**What to produce**
Count the lines in the data below holding the string "spinning" and write the total by itself.

[Recorded data]
-*-

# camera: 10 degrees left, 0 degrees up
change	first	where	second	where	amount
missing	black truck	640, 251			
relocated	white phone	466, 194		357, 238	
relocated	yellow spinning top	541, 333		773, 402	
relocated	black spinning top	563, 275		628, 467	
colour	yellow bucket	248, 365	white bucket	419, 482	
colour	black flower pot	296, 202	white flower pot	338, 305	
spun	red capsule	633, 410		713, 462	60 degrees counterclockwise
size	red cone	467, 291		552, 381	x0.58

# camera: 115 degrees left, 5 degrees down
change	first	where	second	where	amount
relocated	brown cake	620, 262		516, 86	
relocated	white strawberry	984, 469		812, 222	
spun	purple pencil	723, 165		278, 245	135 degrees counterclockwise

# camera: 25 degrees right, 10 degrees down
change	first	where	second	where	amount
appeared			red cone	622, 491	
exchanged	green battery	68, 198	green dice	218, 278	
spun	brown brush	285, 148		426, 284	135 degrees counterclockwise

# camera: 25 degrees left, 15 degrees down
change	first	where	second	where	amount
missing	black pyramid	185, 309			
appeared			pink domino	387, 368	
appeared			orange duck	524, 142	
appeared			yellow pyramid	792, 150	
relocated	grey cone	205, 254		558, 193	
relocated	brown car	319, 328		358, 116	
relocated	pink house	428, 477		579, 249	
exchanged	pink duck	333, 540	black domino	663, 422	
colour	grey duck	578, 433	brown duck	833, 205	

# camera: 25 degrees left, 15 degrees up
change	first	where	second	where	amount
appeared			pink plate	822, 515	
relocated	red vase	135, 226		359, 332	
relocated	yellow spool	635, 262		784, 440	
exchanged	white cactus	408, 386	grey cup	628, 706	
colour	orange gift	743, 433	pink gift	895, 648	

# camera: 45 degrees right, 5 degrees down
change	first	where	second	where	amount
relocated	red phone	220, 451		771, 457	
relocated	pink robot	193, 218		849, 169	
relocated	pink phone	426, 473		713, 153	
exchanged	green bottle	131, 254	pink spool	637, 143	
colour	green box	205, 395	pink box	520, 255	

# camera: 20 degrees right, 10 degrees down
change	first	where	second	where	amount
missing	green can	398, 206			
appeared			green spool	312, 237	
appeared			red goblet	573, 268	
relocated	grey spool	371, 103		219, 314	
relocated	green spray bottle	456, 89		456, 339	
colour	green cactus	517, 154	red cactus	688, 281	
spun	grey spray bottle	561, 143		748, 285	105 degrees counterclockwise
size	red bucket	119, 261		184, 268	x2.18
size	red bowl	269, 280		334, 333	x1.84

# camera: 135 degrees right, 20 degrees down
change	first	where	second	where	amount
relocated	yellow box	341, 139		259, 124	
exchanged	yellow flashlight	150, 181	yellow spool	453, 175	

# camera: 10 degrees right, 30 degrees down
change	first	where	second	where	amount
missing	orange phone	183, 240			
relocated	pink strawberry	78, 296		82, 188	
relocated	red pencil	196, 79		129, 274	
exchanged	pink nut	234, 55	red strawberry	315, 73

-*-

**Response**
2